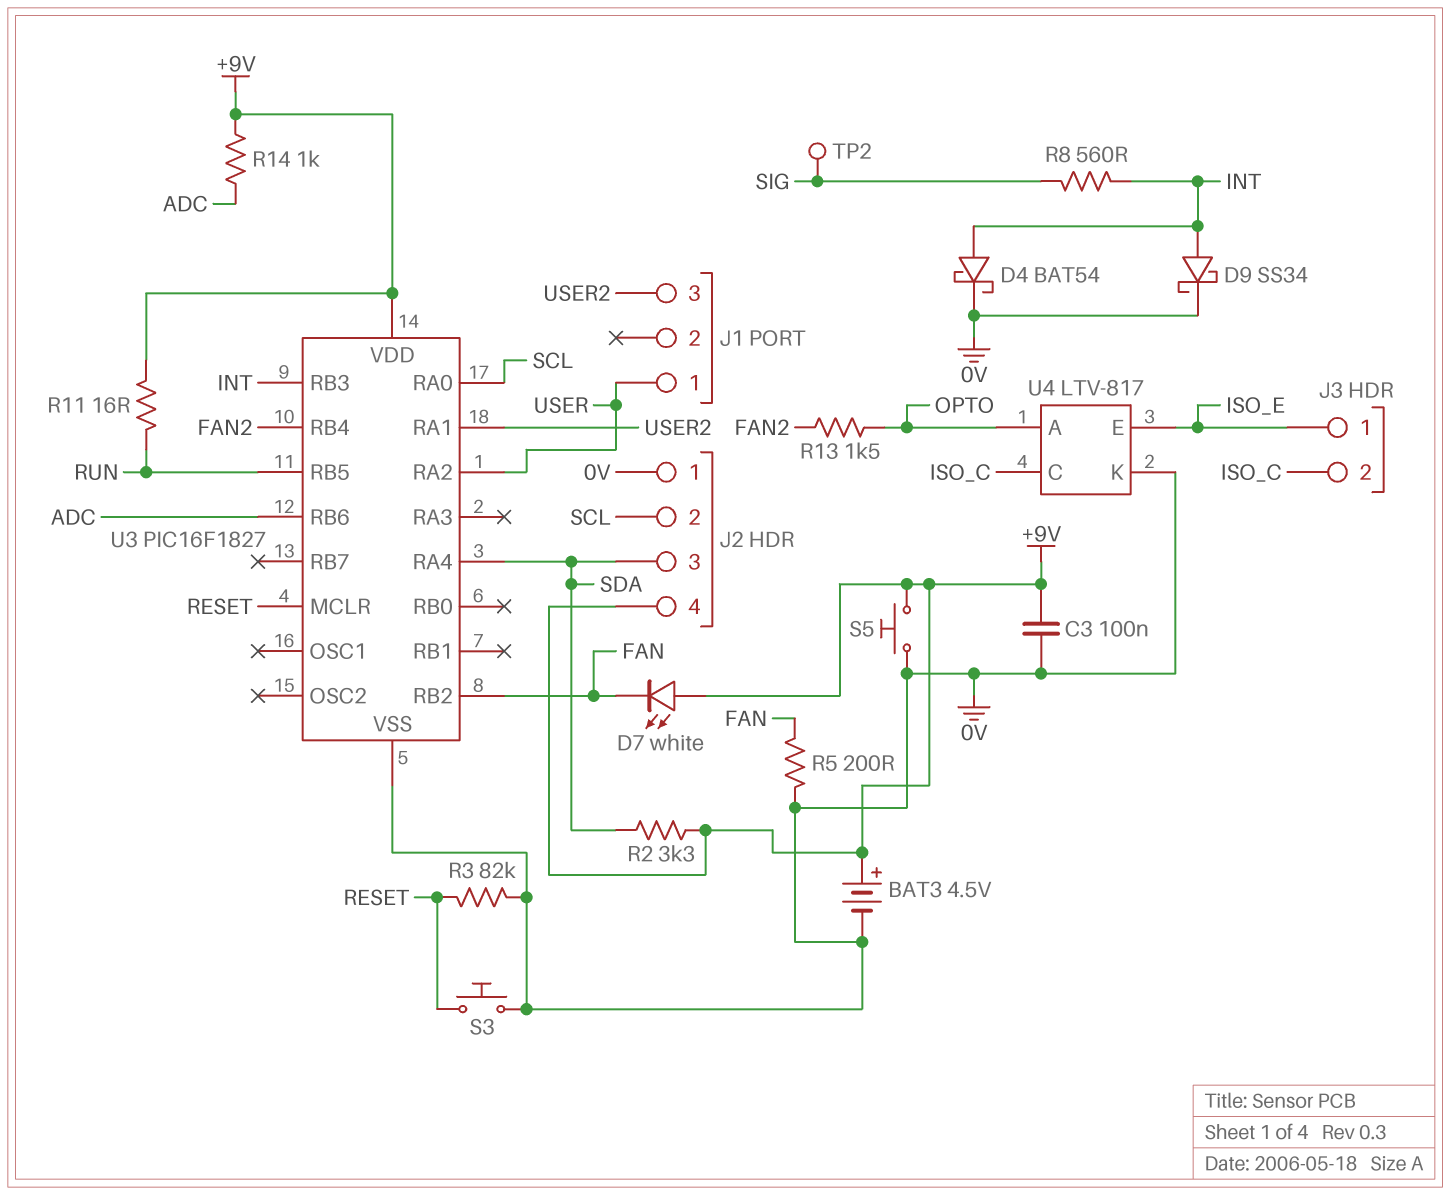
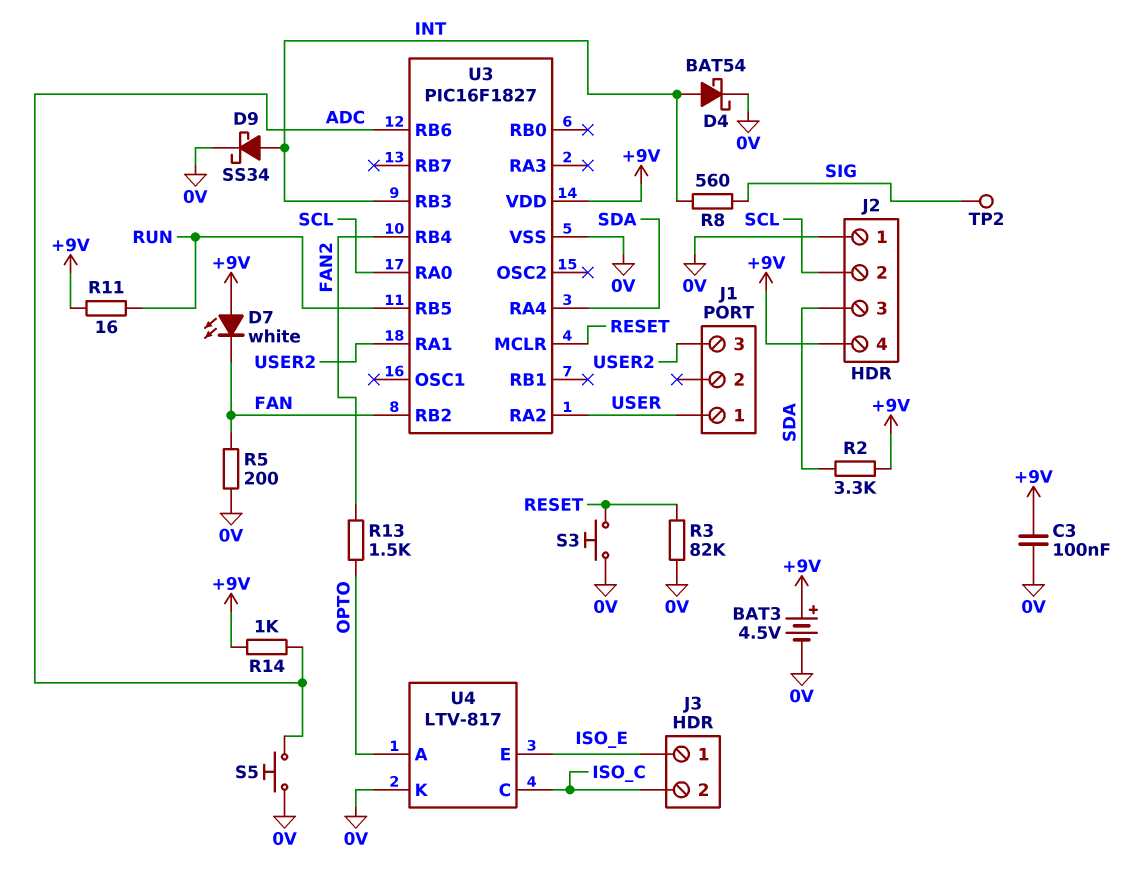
S5: button (+9V, 0V) -> button (0V, ADC)

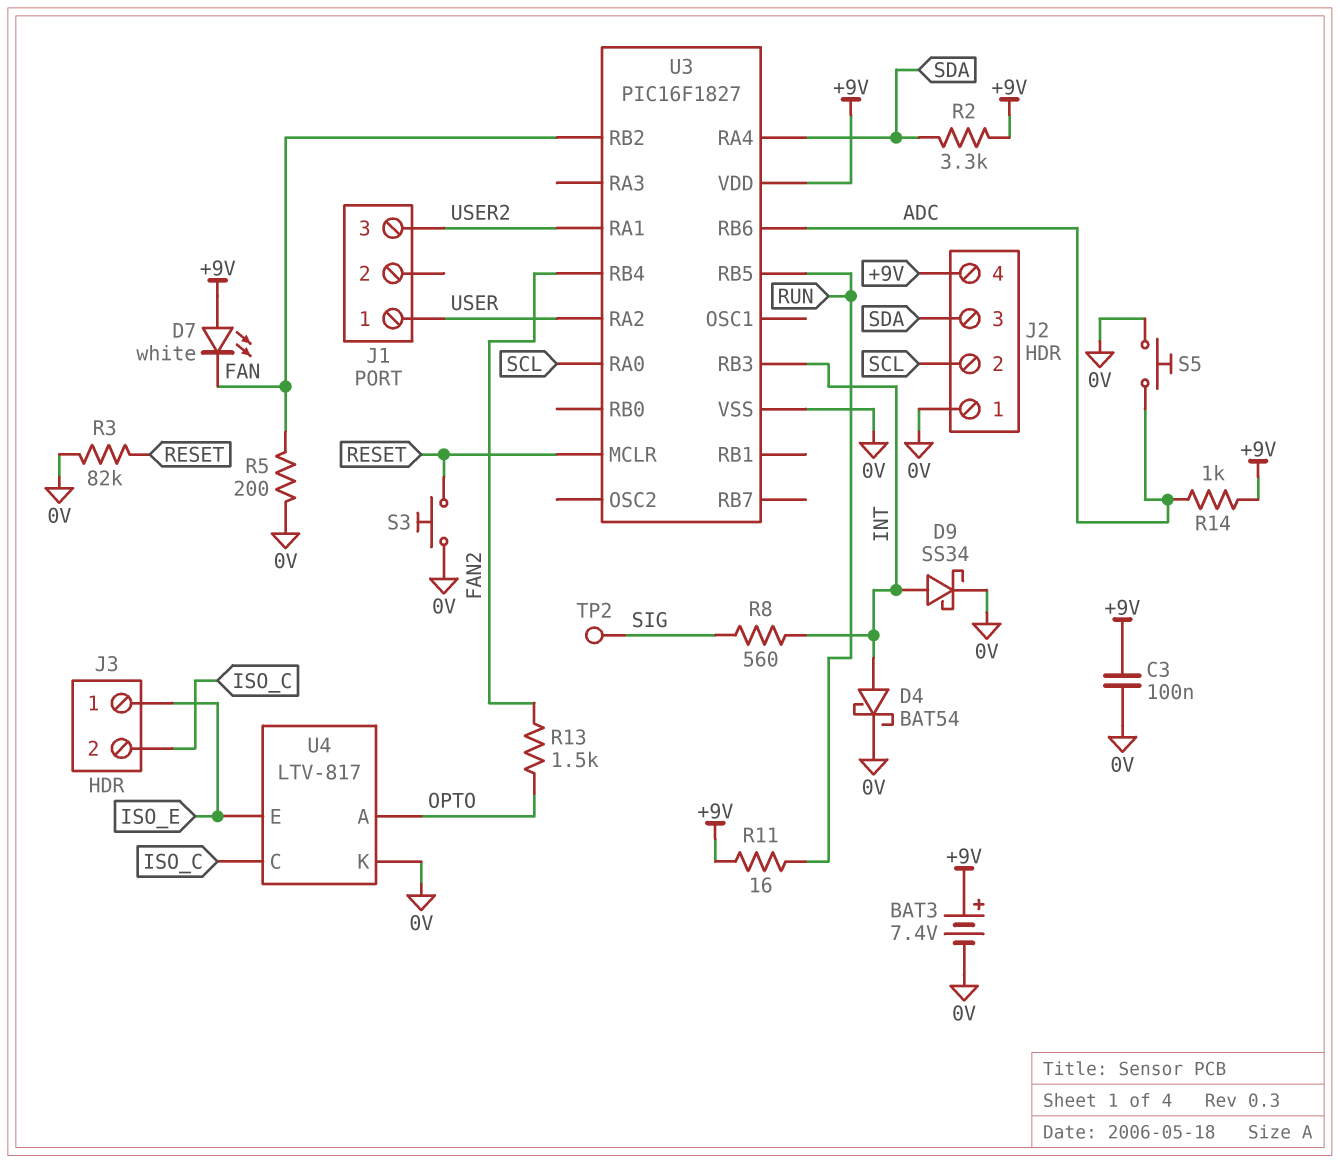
BAT3: 4.5V (plus +9V, minus 0V) -> 7.4V (plus +9V, minus 0V)

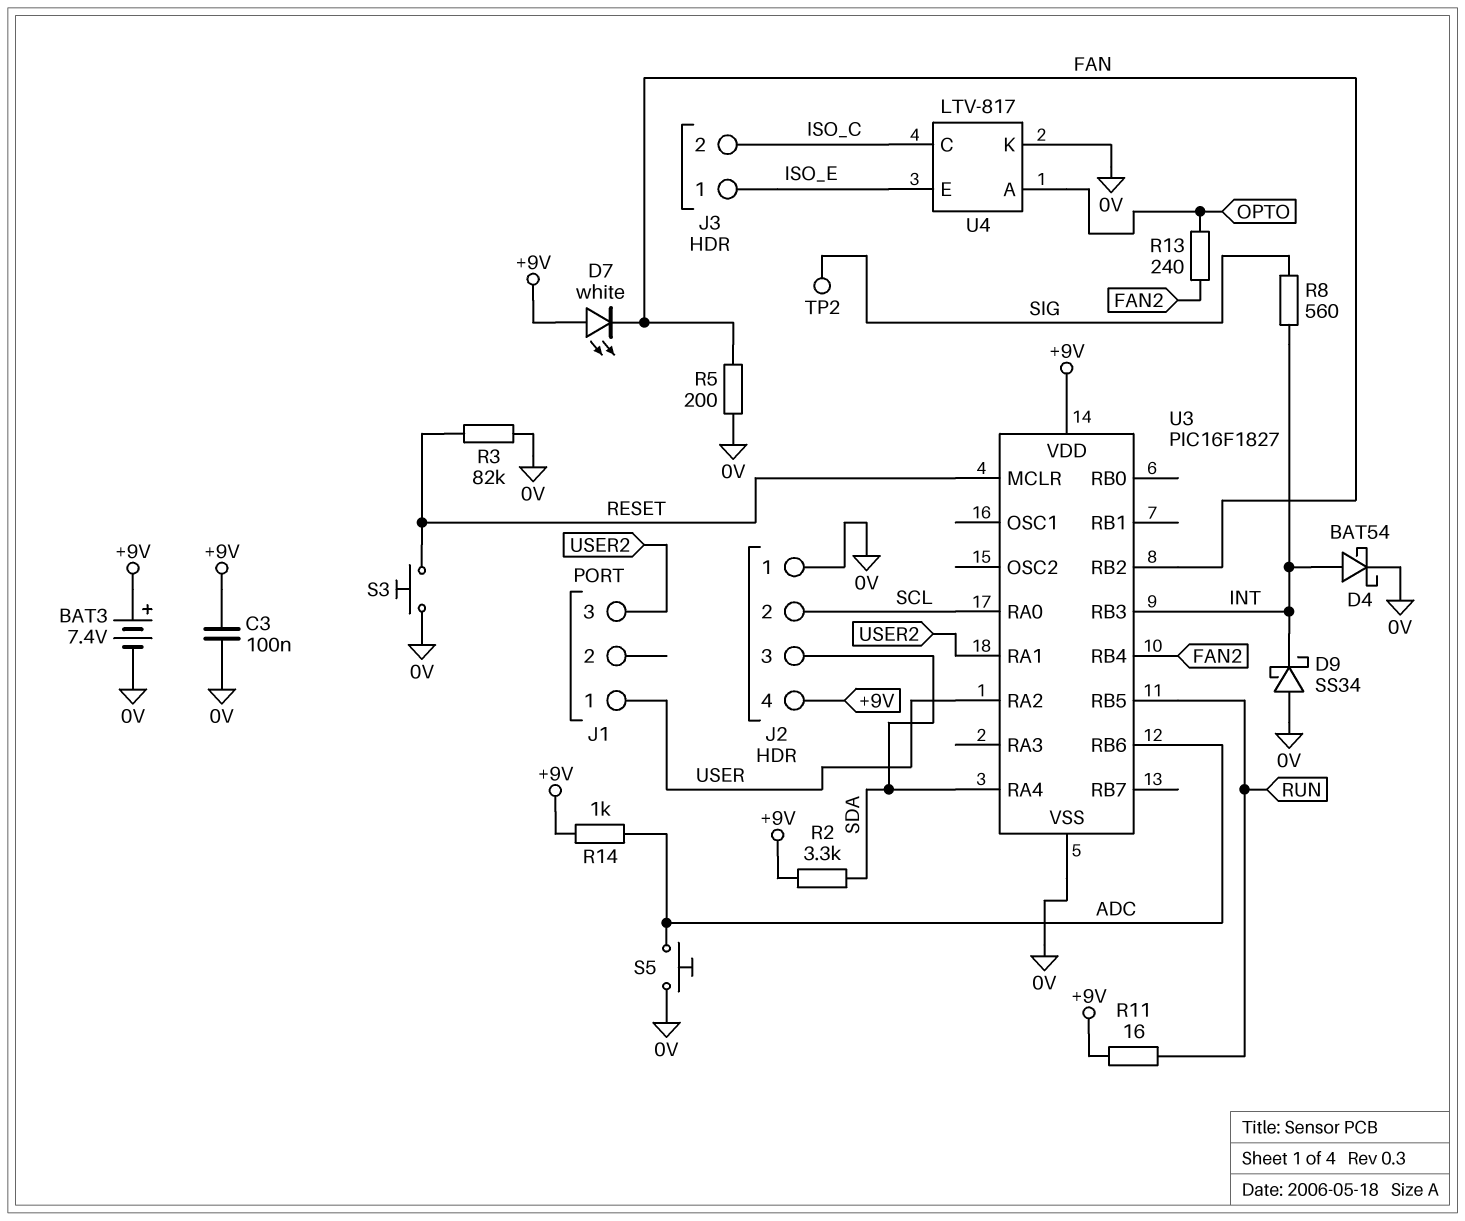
D9: schottky SS34 (A INT, K 0V) -> schottky SS34 (A 0V, K INT)
R13: 1.5k (FAN2, OPTO) -> 240 (FAN2, OPTO)

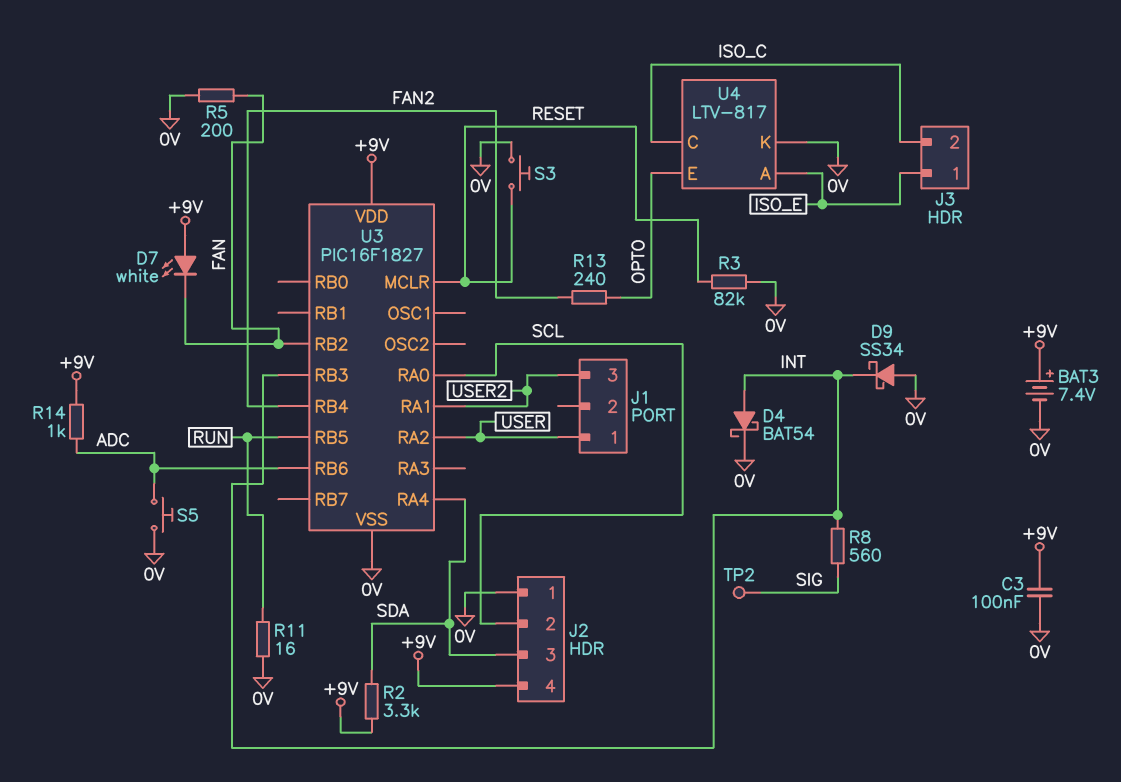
R11: 16 (+9V, RUN) -> 16 (0V, RUN)
U4 pin A: OPTO -> ISO_E
U4 pin E: ISO_E -> OPTO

══════════════════════════════

## PROBLEM DESCRIPTION
Copy out each line of the records that holds the string "OPTO".

## OUTPUT BELOW
R13: 1.5k (FAN2, OPTO) -> 240 (FAN2, OPTO)
U4 pin A: OPTO -> ISO_E
U4 pin E: ISO_E -> OPTO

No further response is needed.